TASK DIRECTIONS →
Tell me how many lines in the data below hold the string "AGND", and say nothing else.

DATA FOR REVIEW →
------------------------------------------------------------------------

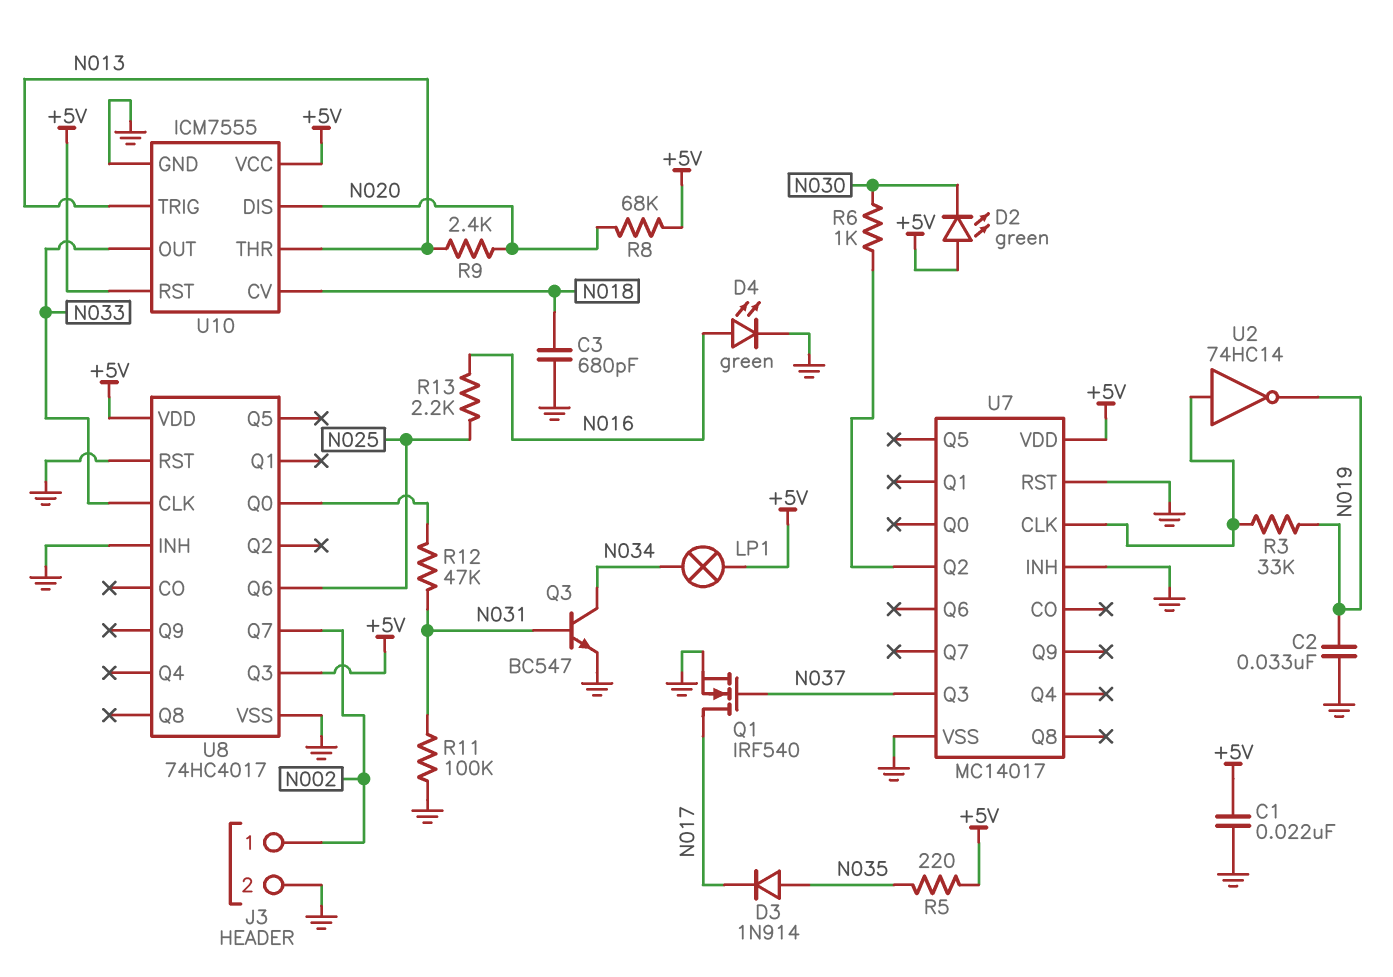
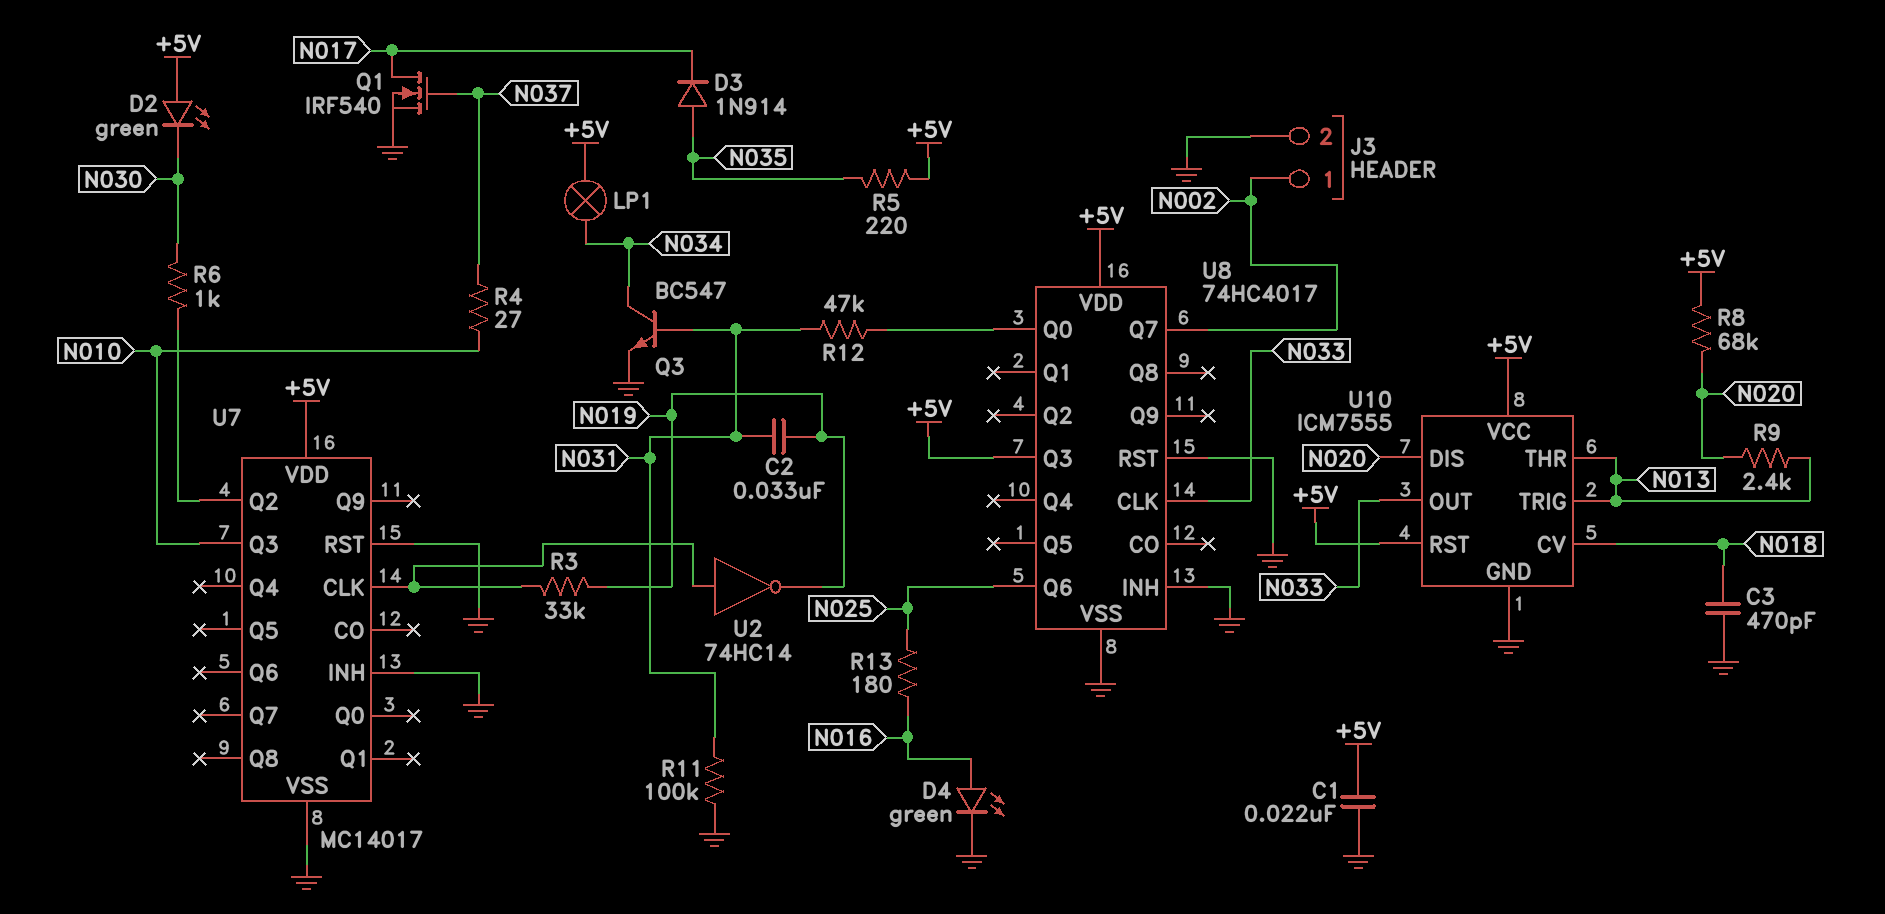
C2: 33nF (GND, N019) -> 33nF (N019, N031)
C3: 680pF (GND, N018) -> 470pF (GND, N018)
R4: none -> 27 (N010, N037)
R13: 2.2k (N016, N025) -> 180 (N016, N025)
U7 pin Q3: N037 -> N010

------------------------------------------------------------------------

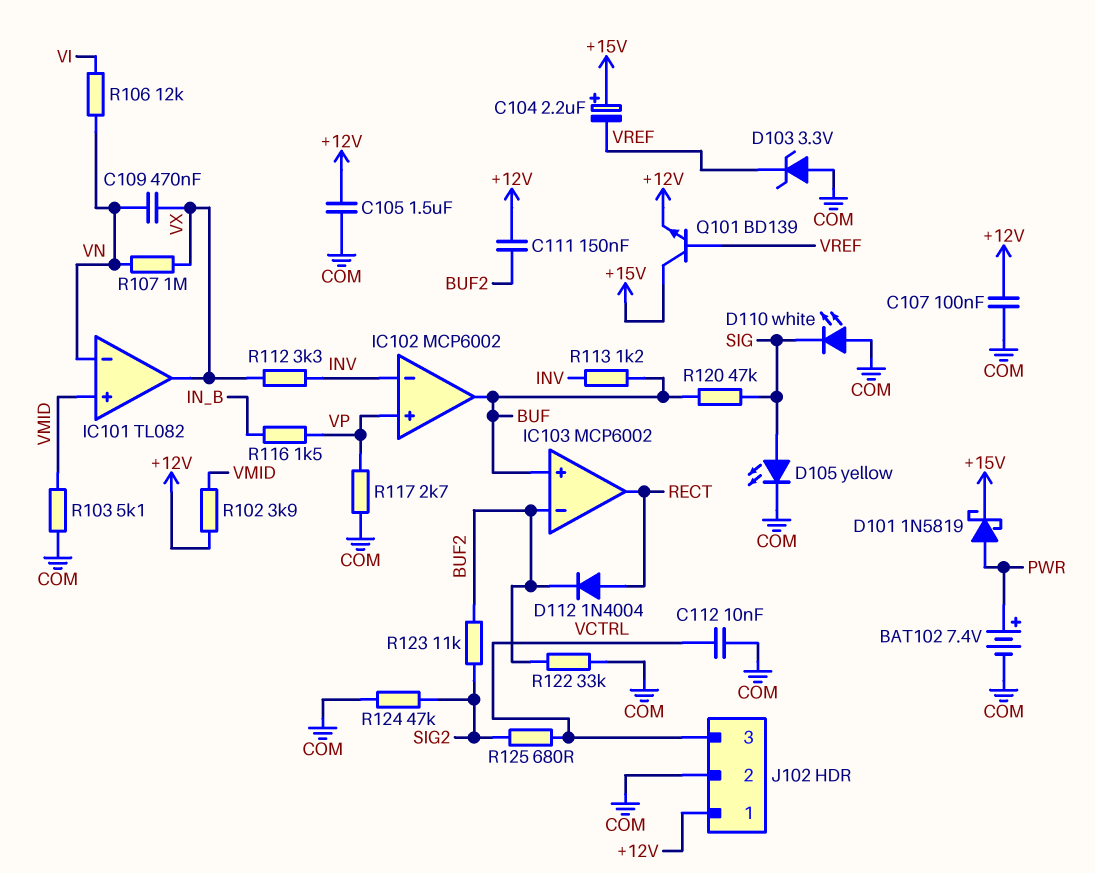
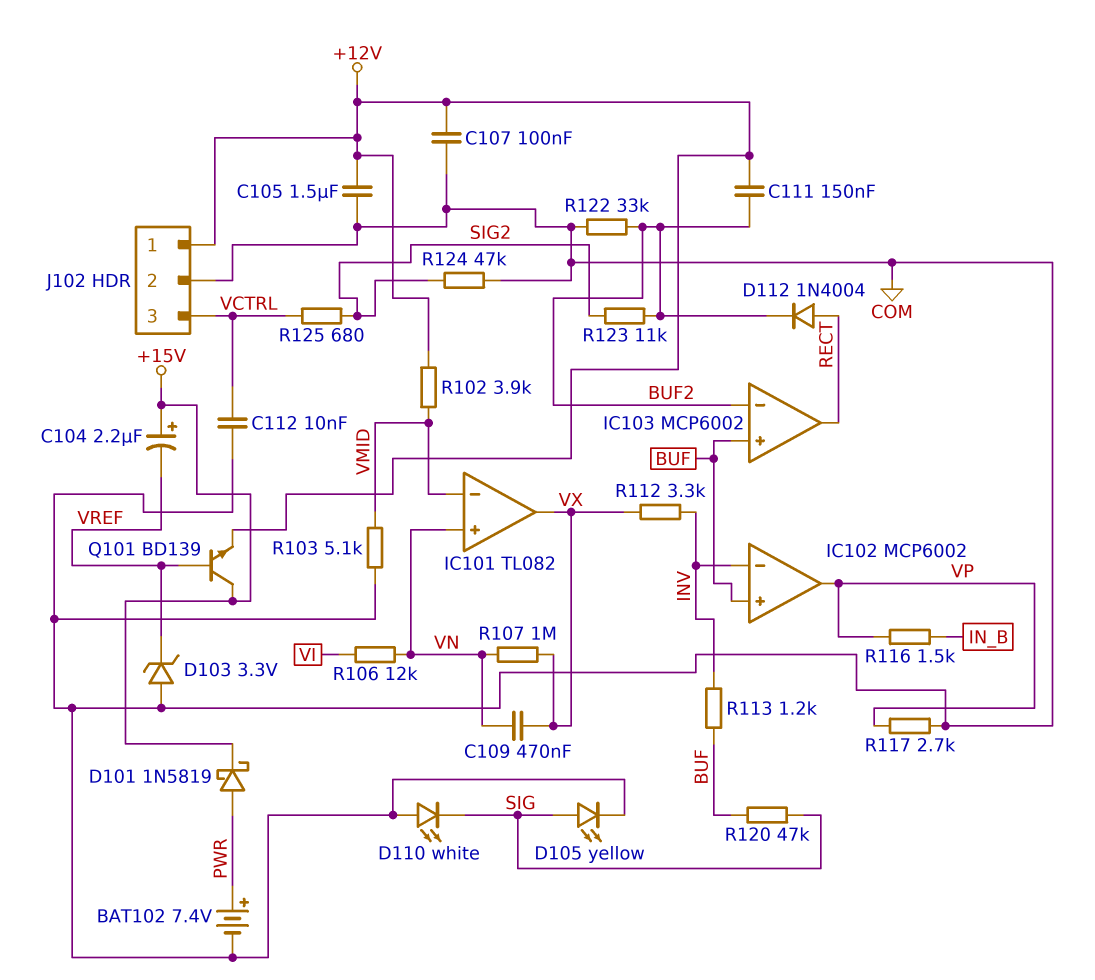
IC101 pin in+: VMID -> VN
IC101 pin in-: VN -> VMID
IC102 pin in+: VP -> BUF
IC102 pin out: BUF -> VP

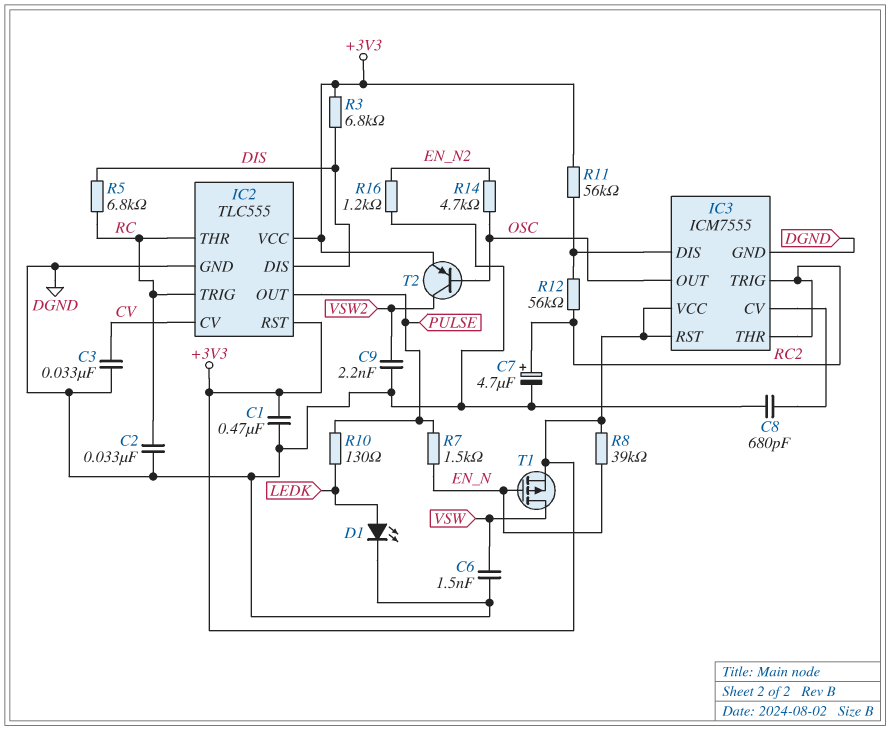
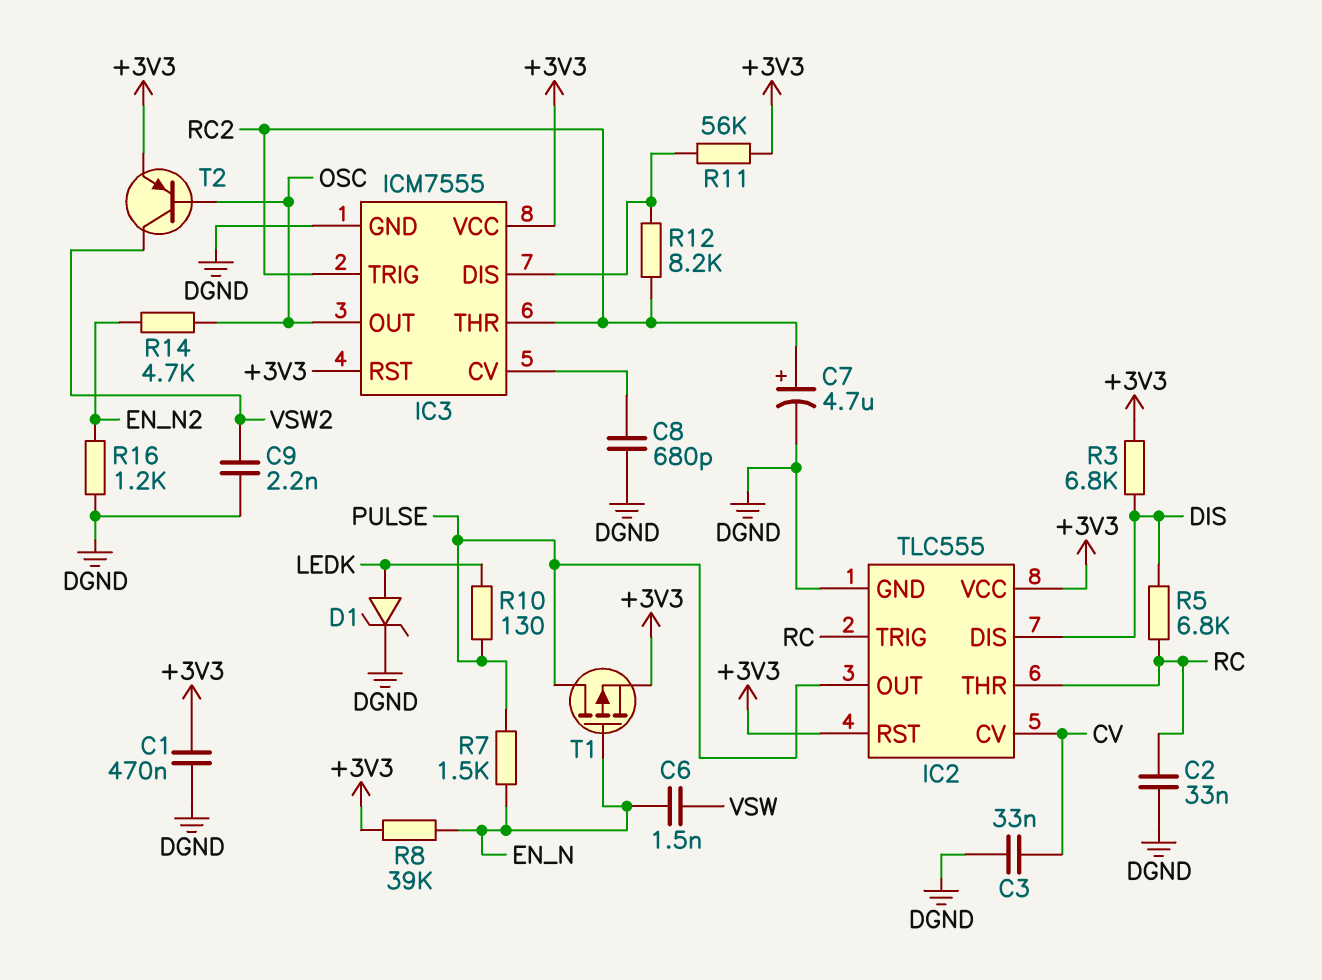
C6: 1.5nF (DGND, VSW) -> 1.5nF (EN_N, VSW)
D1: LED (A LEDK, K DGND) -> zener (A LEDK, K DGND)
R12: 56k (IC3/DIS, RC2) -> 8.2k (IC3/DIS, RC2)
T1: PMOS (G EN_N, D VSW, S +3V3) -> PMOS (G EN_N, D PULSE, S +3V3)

------------------------------------------------------------------------

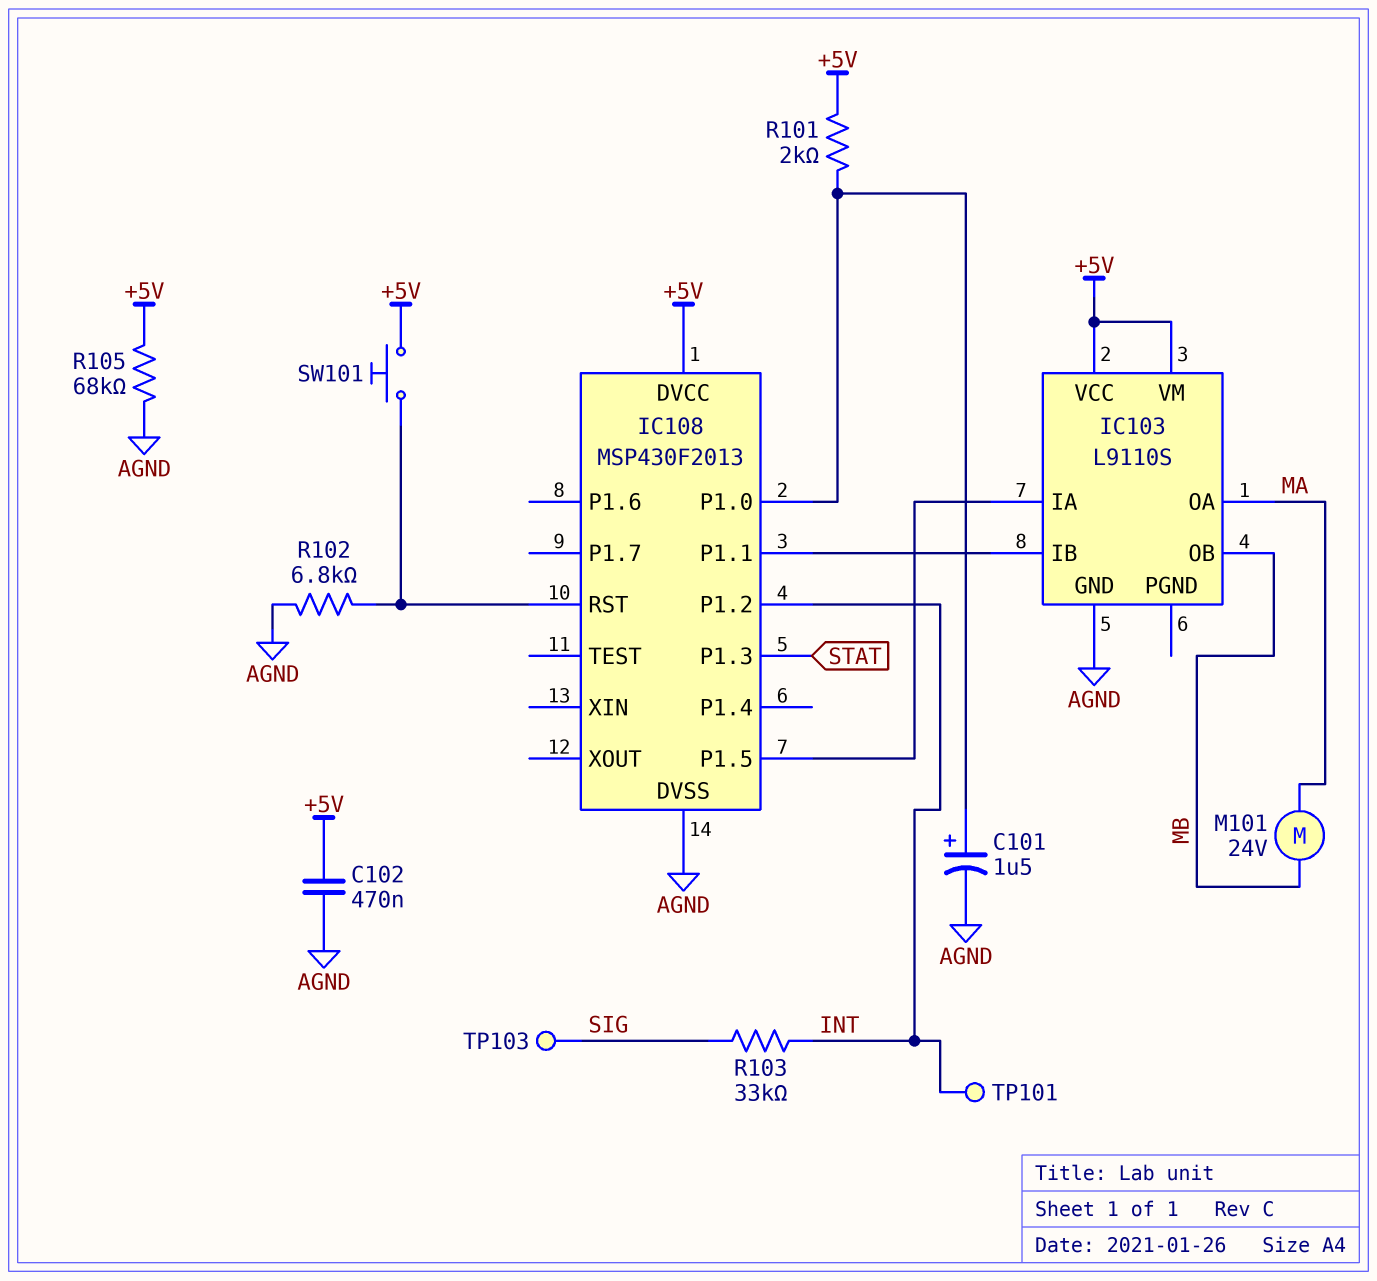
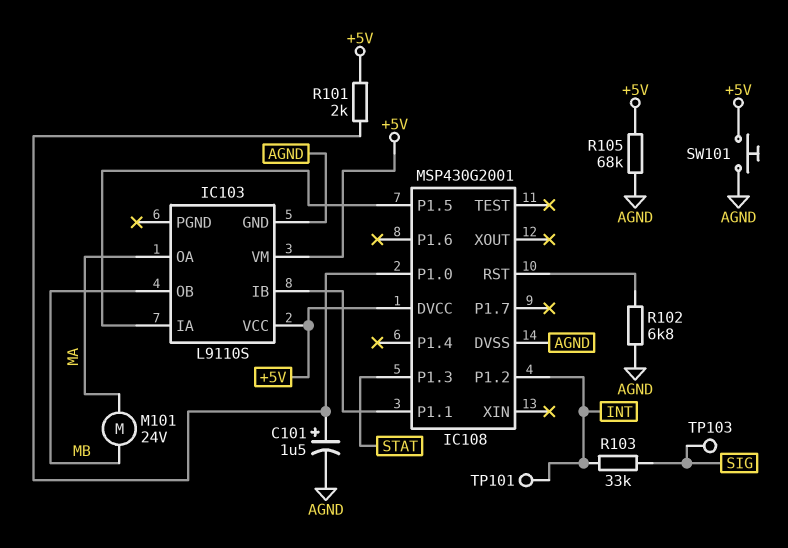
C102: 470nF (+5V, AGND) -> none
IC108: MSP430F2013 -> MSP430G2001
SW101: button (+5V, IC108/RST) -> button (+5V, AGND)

------------------------------------------------------------------------

FINISHED TASK →
2